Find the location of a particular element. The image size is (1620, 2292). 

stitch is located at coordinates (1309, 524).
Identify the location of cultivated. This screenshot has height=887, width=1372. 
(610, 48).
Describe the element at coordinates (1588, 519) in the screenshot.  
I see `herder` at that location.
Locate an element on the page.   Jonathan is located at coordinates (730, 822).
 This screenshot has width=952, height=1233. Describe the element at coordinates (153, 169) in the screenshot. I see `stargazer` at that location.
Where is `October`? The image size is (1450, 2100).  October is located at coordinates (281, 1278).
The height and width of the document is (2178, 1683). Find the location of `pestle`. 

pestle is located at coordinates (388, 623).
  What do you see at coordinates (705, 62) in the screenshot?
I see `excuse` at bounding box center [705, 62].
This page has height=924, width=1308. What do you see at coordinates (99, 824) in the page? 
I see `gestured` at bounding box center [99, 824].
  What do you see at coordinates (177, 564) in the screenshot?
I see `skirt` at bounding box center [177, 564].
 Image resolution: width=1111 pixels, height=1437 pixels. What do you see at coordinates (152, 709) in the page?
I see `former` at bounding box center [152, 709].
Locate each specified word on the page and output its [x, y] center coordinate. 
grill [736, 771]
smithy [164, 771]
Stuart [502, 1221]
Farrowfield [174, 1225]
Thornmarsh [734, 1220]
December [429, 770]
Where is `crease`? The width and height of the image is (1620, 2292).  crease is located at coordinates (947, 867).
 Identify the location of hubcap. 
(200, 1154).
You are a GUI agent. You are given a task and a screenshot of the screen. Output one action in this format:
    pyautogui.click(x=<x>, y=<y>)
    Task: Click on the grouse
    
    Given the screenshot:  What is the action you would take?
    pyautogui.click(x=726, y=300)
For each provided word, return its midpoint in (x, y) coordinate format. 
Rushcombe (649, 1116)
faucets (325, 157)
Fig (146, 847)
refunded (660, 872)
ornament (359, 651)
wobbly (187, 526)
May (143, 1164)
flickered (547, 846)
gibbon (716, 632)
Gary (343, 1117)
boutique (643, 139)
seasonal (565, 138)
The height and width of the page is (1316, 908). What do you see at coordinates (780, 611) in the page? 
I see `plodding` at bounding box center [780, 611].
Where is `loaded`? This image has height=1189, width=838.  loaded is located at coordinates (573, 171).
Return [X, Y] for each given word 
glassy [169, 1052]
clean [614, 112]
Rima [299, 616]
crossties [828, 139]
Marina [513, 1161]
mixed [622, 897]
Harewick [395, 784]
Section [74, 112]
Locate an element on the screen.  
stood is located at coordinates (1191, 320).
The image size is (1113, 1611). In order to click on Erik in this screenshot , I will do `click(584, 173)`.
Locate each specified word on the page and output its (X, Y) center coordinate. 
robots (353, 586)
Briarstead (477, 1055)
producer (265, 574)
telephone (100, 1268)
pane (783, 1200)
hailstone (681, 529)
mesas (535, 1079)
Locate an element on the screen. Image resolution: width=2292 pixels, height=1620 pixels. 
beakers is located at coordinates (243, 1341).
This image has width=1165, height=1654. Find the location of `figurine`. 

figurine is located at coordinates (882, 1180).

......

# WORK TO BE COMPLETED
Format the lines of the listing above as a numbered list, from the line containing "Gary (343, 1117)" through the last line of the listing, both included, with blank lines omitted.

# PROBLEM SOLUTION
1. Gary (343, 1117)
2. boutique (643, 139)
3. seasonal (565, 138)
4. The height and width of the page is (1316, 908). What do you see at coordinates (780, 611) in the page? 
5. I see `plodding` at bounding box center [780, 611].
6. Where is `loaded`? This image has height=1189, width=838.  loaded is located at coordinates (573, 171).
7. Return [X, Y] for each given word 
8. glassy [169, 1052]
9. clean [614, 112]
10. Rima [299, 616]
11. crossties [828, 139]
12. Marina [513, 1161]
13. mixed [622, 897]
14. Harewick [395, 784]
15. Section [74, 112]
16. Locate an element on the screen.  
17. stood is located at coordinates (1191, 320).
18. The image size is (1113, 1611). In order to click on Erik in this screenshot , I will do `click(584, 173)`.
19. Locate each specified word on the page and output its (X, Y) center coordinate. 
20. robots (353, 586)
21. Briarstead (477, 1055)
22. producer (265, 574)
23. telephone (100, 1268)
24. pane (783, 1200)
25. hailstone (681, 529)
26. mesas (535, 1079)
27. Locate an element on the screen. Image resolution: width=2292 pixels, height=1620 pixels. 
28. beakers is located at coordinates (243, 1341).
29. This image has width=1165, height=1654. Find the location of `figurine`. 
30. figurine is located at coordinates (882, 1180).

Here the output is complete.